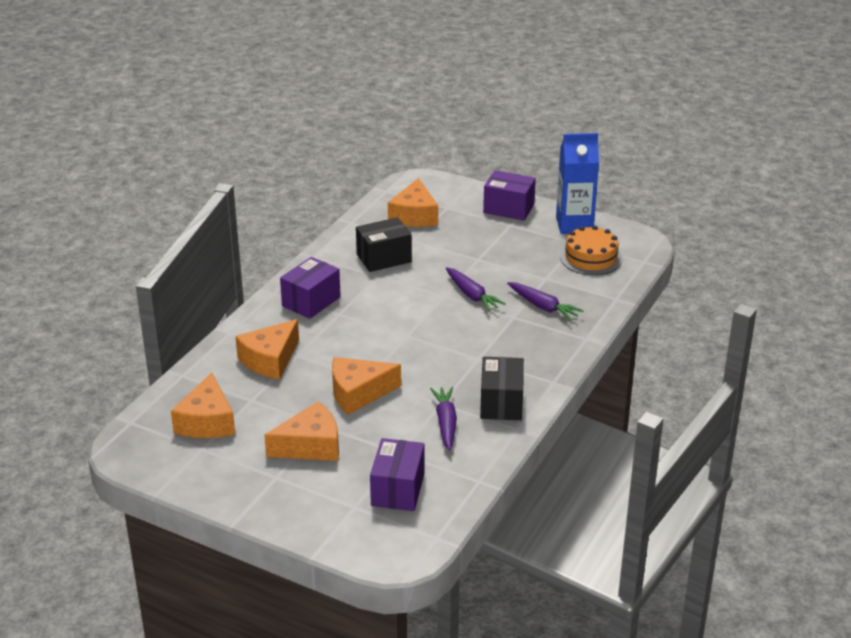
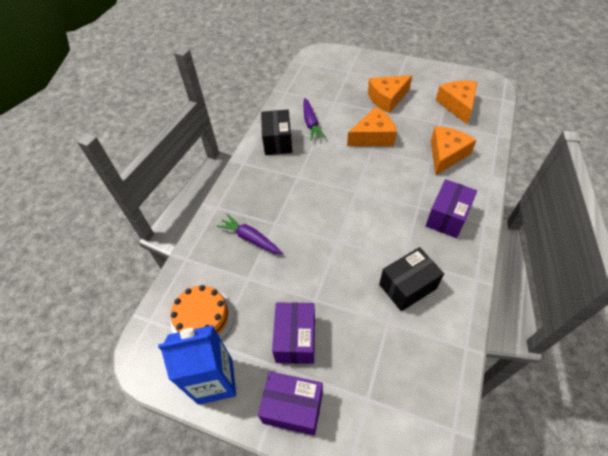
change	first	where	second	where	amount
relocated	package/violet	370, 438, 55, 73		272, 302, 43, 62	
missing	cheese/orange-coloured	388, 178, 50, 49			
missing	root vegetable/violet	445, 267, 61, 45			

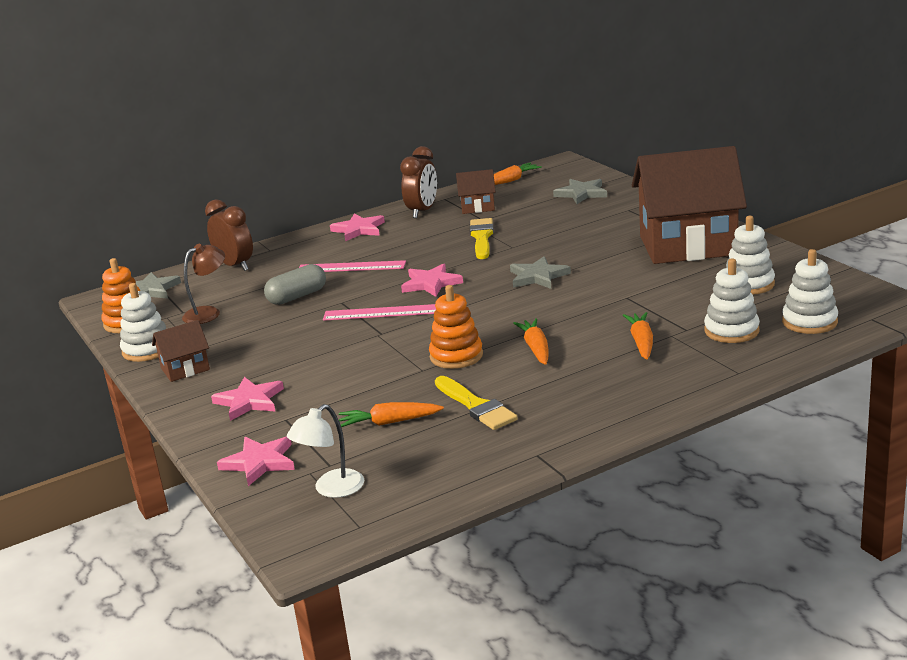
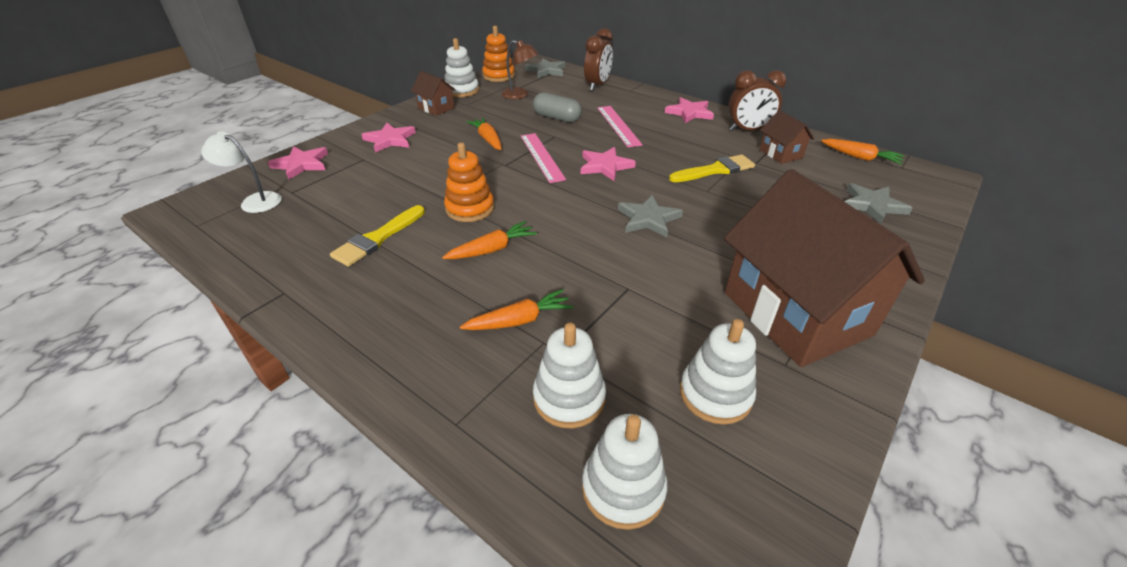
change	first	where	second	where	amount
relocated	root vegetable/orange-coloured	339, 402, 105, 25		467, 118, 34, 32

* * * *

An unchanged copy of the data, images excluded, is all that should be given.

Answer box:
change	first	where	second	where	amount
relocated	package/violet	370, 438, 55, 73		272, 302, 43, 62	
missing	cheese/orange-coloured	388, 178, 50, 49			
missing	root vegetable/violet	445, 267, 61, 45			

change	first	where	second	where	amount
relocated	root vegetable/orange-coloured	339, 402, 105, 25		467, 118, 34, 32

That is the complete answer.